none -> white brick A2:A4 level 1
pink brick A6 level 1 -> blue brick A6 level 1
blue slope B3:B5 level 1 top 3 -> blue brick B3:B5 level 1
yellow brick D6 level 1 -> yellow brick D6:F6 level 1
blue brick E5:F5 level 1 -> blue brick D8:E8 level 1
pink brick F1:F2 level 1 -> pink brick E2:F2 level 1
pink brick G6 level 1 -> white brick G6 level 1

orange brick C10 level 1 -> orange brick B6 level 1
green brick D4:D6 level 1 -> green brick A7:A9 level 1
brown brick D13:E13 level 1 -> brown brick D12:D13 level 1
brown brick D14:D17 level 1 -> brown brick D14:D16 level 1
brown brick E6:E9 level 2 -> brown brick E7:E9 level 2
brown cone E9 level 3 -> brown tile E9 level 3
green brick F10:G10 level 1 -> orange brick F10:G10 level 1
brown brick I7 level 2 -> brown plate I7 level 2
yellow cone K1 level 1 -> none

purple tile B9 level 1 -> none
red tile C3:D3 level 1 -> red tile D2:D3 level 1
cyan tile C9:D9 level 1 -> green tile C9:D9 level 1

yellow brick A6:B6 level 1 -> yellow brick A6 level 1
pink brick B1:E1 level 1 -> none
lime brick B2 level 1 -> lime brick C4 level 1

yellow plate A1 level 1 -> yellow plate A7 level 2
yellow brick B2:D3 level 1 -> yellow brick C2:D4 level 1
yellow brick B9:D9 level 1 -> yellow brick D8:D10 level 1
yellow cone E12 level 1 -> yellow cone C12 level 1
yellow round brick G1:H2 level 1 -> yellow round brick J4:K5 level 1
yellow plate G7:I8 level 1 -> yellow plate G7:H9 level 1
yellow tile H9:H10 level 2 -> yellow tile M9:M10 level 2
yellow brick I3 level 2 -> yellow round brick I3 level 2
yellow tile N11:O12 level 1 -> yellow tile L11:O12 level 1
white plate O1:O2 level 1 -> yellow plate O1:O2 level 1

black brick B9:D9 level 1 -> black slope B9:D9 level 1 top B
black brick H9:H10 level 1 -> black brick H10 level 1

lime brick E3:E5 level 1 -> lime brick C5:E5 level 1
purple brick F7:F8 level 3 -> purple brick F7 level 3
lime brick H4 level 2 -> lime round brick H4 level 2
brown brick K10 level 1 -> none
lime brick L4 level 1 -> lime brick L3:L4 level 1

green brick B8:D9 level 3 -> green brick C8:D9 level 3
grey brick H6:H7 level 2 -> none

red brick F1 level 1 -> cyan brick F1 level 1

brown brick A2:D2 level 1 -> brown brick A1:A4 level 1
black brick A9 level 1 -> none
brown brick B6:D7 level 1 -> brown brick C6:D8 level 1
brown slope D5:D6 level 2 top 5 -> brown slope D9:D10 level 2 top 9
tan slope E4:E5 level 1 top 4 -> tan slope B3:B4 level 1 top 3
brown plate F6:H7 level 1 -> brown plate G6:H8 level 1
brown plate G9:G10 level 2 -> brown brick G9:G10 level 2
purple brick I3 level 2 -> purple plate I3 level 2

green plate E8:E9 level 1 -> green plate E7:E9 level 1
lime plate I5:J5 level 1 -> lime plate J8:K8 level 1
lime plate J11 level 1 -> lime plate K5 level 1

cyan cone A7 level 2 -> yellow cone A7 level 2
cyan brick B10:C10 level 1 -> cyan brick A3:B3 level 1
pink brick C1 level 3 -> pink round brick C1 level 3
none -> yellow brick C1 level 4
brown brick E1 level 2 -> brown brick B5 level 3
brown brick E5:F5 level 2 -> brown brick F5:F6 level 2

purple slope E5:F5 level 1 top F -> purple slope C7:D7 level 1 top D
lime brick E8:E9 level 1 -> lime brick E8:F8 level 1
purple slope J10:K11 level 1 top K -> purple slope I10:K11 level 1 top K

────

Write out a word-for-word copy of every entry above.

none -> white brick A2:A4 level 1
pink brick A6 level 1 -> blue brick A6 level 1
blue slope B3:B5 level 1 top 3 -> blue brick B3:B5 level 1
yellow brick D6 level 1 -> yellow brick D6:F6 level 1
blue brick E5:F5 level 1 -> blue brick D8:E8 level 1
pink brick F1:F2 level 1 -> pink brick E2:F2 level 1
pink brick G6 level 1 -> white brick G6 level 1

orange brick C10 level 1 -> orange brick B6 level 1
green brick D4:D6 level 1 -> green brick A7:A9 level 1
brown brick D13:E13 level 1 -> brown brick D12:D13 level 1
brown brick D14:D17 level 1 -> brown brick D14:D16 level 1
brown brick E6:E9 level 2 -> brown brick E7:E9 level 2
brown cone E9 level 3 -> brown tile E9 level 3
green brick F10:G10 level 1 -> orange brick F10:G10 level 1
brown brick I7 level 2 -> brown plate I7 level 2
yellow cone K1 level 1 -> none

purple tile B9 level 1 -> none
red tile C3:D3 level 1 -> red tile D2:D3 level 1
cyan tile C9:D9 level 1 -> green tile C9:D9 level 1

yellow brick A6:B6 level 1 -> yellow brick A6 level 1
pink brick B1:E1 level 1 -> none
lime brick B2 level 1 -> lime brick C4 level 1

yellow plate A1 level 1 -> yellow plate A7 level 2
yellow brick B2:D3 level 1 -> yellow brick C2:D4 level 1
yellow brick B9:D9 level 1 -> yellow brick D8:D10 level 1
yellow cone E12 level 1 -> yellow cone C12 level 1
yellow round brick G1:H2 level 1 -> yellow round brick J4:K5 level 1
yellow plate G7:I8 level 1 -> yellow plate G7:H9 level 1
yellow tile H9:H10 level 2 -> yellow tile M9:M10 level 2
yellow brick I3 level 2 -> yellow round brick I3 level 2
yellow tile N11:O12 level 1 -> yellow tile L11:O12 level 1
white plate O1:O2 level 1 -> yellow plate O1:O2 level 1

black brick B9:D9 level 1 -> black slope B9:D9 level 1 top B
black brick H9:H10 level 1 -> black brick H10 level 1

lime brick E3:E5 level 1 -> lime brick C5:E5 level 1
purple brick F7:F8 level 3 -> purple brick F7 level 3
lime brick H4 level 2 -> lime round brick H4 level 2
brown brick K10 level 1 -> none
lime brick L4 level 1 -> lime brick L3:L4 level 1

green brick B8:D9 level 3 -> green brick C8:D9 level 3
grey brick H6:H7 level 2 -> none

red brick F1 level 1 -> cyan brick F1 level 1

brown brick A2:D2 level 1 -> brown brick A1:A4 level 1
black brick A9 level 1 -> none
brown brick B6:D7 level 1 -> brown brick C6:D8 level 1
brown slope D5:D6 level 2 top 5 -> brown slope D9:D10 level 2 top 9
tan slope E4:E5 level 1 top 4 -> tan slope B3:B4 level 1 top 3
brown plate F6:H7 level 1 -> brown plate G6:H8 level 1
brown plate G9:G10 level 2 -> brown brick G9:G10 level 2
purple brick I3 level 2 -> purple plate I3 level 2

green plate E8:E9 level 1 -> green plate E7:E9 level 1
lime plate I5:J5 level 1 -> lime plate J8:K8 level 1
lime plate J11 level 1 -> lime plate K5 level 1

cyan cone A7 level 2 -> yellow cone A7 level 2
cyan brick B10:C10 level 1 -> cyan brick A3:B3 level 1
pink brick C1 level 3 -> pink round brick C1 level 3
none -> yellow brick C1 level 4
brown brick E1 level 2 -> brown brick B5 level 3
brown brick E5:F5 level 2 -> brown brick F5:F6 level 2

purple slope E5:F5 level 1 top F -> purple slope C7:D7 level 1 top D
lime brick E8:E9 level 1 -> lime brick E8:F8 level 1
purple slope J10:K11 level 1 top K -> purple slope I10:K11 level 1 top K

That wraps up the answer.